* **What this task involves**: For this exercise, output the line containing "(83, 354) = (833, 324): none" and all lines after it to the end of the records, exactly, with no other content.

[Dataset excerpts]
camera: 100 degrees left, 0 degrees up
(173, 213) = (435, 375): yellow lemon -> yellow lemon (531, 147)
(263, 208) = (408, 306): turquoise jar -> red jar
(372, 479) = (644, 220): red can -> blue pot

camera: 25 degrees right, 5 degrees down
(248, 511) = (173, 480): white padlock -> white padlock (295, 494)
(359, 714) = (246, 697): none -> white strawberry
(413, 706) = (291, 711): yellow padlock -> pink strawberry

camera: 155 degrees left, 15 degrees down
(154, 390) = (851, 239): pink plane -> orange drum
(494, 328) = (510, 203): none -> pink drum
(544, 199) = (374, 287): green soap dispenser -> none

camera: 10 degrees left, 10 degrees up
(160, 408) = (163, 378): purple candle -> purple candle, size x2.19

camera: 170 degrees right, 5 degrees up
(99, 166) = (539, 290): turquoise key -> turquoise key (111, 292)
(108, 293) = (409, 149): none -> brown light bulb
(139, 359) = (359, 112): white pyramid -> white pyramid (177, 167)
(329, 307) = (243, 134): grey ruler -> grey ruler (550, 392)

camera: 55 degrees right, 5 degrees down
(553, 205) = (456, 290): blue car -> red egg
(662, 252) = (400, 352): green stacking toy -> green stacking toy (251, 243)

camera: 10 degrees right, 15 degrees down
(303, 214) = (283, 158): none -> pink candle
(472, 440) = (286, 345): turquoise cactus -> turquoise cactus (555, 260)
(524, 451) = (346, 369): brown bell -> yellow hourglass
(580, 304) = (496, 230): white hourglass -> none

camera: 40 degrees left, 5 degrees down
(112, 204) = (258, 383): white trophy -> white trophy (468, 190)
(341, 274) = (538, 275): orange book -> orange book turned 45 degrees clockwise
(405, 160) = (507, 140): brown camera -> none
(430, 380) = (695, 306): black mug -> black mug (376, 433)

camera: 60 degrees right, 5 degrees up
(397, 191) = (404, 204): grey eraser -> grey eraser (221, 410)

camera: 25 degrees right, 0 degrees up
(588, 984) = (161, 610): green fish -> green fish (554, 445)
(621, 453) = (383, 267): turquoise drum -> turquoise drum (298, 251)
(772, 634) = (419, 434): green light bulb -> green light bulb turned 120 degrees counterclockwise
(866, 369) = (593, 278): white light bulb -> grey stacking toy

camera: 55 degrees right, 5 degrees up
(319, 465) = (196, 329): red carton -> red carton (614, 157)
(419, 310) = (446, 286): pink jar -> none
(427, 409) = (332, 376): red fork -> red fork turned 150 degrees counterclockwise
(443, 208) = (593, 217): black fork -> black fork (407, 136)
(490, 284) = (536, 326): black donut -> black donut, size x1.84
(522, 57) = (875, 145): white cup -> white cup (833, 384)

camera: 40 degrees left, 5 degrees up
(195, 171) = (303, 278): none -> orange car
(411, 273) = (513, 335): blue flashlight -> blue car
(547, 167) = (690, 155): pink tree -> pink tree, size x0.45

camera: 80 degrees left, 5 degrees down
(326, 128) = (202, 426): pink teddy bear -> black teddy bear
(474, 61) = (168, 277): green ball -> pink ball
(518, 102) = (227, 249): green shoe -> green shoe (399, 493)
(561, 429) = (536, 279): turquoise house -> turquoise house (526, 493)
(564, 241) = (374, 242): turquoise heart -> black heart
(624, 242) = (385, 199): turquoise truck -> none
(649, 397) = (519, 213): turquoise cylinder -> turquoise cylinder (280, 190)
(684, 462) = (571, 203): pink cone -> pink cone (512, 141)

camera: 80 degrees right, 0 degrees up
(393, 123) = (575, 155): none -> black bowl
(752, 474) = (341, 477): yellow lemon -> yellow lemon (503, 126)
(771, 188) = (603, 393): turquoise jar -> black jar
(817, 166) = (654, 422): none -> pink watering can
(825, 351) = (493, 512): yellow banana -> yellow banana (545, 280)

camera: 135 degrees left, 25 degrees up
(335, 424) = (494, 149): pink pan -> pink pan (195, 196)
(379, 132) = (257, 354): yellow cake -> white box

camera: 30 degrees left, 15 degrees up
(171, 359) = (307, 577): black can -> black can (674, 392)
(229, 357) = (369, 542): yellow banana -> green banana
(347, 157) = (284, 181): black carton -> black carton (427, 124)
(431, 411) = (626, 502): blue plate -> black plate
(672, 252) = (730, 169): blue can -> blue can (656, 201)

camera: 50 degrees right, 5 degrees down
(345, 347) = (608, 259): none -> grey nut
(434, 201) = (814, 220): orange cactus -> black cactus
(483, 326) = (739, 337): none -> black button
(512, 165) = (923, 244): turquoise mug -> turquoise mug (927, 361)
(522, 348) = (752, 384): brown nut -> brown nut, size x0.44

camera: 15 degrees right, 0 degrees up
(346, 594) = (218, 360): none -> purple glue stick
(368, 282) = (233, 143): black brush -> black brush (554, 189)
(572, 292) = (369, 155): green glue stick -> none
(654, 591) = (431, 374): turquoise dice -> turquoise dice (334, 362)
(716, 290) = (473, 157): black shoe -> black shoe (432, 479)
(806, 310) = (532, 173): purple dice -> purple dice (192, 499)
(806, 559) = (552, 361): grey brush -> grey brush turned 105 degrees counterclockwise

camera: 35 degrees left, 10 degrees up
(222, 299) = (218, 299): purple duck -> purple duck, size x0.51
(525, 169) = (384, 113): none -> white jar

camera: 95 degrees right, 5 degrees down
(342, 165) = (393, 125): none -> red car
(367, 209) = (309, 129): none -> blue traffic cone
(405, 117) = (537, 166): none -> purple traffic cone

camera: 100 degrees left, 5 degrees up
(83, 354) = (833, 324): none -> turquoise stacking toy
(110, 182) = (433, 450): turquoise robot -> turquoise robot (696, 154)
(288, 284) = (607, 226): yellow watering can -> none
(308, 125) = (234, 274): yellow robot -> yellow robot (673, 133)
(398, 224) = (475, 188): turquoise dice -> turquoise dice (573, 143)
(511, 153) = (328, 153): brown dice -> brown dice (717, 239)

* **Exercise answer**:
(83, 354) = (833, 324): none -> turquoise stacking toy
(110, 182) = (433, 450): turquoise robot -> turquoise robot (696, 154)
(288, 284) = (607, 226): yellow watering can -> none
(308, 125) = (234, 274): yellow robot -> yellow robot (673, 133)
(398, 224) = (475, 188): turquoise dice -> turquoise dice (573, 143)
(511, 153) = (328, 153): brown dice -> brown dice (717, 239)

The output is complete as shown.